WORK INSTRUCTIONS —
Say how many lines of the listing below include the string "VBUS" and add nothing else.

RECORDS PROVIDED —
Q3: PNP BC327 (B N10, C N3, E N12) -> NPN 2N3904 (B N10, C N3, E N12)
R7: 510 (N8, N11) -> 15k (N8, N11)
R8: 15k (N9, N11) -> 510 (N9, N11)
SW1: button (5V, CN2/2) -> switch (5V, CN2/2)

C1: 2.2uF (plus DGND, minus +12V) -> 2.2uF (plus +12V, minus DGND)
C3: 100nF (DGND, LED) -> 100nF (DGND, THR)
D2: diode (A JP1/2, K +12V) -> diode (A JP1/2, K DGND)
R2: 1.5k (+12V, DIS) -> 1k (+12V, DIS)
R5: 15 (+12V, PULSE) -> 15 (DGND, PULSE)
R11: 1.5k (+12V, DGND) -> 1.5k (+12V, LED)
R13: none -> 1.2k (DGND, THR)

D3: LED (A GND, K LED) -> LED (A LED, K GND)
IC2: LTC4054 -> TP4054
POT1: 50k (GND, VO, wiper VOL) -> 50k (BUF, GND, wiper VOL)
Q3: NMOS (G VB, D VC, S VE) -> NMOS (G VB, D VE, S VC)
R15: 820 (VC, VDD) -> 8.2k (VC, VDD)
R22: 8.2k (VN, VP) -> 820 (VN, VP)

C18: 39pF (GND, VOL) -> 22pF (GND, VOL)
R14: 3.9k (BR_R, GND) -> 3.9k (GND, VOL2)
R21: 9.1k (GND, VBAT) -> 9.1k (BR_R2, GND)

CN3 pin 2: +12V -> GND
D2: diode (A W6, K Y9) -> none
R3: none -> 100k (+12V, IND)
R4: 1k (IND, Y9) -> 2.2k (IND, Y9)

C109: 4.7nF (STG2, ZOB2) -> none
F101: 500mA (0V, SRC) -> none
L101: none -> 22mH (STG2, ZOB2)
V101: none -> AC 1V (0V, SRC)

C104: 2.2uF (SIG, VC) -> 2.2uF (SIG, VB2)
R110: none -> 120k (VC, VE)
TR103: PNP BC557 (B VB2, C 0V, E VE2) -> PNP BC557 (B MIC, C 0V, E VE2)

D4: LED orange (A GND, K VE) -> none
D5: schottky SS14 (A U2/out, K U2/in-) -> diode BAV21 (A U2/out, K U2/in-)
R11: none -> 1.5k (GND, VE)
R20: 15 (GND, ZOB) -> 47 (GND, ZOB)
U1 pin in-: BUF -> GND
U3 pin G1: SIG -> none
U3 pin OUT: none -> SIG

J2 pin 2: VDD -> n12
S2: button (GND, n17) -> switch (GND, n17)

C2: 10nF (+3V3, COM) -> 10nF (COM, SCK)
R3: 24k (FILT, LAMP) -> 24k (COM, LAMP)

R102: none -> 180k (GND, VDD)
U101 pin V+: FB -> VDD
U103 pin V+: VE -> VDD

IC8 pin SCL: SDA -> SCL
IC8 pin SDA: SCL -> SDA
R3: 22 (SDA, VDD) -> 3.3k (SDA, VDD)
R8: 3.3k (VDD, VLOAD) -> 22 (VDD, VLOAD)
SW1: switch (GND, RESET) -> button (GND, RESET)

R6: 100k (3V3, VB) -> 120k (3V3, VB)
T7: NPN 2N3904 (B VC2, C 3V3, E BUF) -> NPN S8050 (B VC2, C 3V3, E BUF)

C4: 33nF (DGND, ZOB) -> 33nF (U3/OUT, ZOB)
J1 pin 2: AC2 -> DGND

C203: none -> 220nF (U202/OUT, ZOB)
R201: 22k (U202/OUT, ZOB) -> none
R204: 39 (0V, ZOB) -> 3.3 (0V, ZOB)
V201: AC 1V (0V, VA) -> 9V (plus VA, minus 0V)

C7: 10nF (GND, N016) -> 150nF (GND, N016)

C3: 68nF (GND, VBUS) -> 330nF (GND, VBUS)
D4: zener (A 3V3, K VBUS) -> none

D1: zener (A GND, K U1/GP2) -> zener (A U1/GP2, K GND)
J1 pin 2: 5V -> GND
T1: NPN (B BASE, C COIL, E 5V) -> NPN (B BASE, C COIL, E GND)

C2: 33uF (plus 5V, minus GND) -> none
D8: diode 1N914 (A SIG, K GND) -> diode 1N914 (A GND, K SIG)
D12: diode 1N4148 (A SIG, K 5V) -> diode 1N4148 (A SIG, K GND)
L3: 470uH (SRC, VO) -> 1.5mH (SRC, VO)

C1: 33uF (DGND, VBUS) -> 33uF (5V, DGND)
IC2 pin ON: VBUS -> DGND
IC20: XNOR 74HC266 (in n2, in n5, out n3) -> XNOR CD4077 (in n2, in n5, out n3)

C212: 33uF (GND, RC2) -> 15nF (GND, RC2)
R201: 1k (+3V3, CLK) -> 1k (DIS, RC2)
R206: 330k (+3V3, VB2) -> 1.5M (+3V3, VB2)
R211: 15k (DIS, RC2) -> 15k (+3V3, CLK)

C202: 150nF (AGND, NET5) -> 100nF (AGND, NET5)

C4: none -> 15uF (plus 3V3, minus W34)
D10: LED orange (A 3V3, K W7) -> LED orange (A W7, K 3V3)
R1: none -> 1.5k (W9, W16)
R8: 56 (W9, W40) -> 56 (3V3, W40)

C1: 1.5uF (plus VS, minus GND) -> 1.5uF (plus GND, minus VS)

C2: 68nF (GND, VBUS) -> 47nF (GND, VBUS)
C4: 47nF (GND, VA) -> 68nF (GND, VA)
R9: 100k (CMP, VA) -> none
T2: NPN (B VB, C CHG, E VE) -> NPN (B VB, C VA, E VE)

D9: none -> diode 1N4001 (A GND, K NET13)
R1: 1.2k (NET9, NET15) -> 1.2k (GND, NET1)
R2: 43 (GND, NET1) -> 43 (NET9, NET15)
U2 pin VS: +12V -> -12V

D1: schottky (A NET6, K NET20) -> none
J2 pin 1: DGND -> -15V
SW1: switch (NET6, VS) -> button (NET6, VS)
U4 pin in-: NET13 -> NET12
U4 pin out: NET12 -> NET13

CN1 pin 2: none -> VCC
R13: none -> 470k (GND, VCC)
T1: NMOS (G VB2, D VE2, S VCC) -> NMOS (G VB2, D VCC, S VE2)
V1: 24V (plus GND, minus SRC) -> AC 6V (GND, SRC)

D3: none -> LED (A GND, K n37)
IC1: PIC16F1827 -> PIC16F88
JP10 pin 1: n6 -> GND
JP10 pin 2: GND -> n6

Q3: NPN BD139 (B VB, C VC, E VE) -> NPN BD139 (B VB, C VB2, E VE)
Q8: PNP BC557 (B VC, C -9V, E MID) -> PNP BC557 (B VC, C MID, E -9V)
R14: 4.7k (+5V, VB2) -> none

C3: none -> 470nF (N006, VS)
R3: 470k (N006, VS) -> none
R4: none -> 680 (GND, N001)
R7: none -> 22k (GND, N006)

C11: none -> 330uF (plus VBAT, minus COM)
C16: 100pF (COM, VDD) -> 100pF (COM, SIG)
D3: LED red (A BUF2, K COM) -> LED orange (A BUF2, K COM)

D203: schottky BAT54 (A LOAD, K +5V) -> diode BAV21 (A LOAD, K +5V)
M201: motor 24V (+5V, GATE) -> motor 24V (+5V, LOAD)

RESPONSE BELOW —
5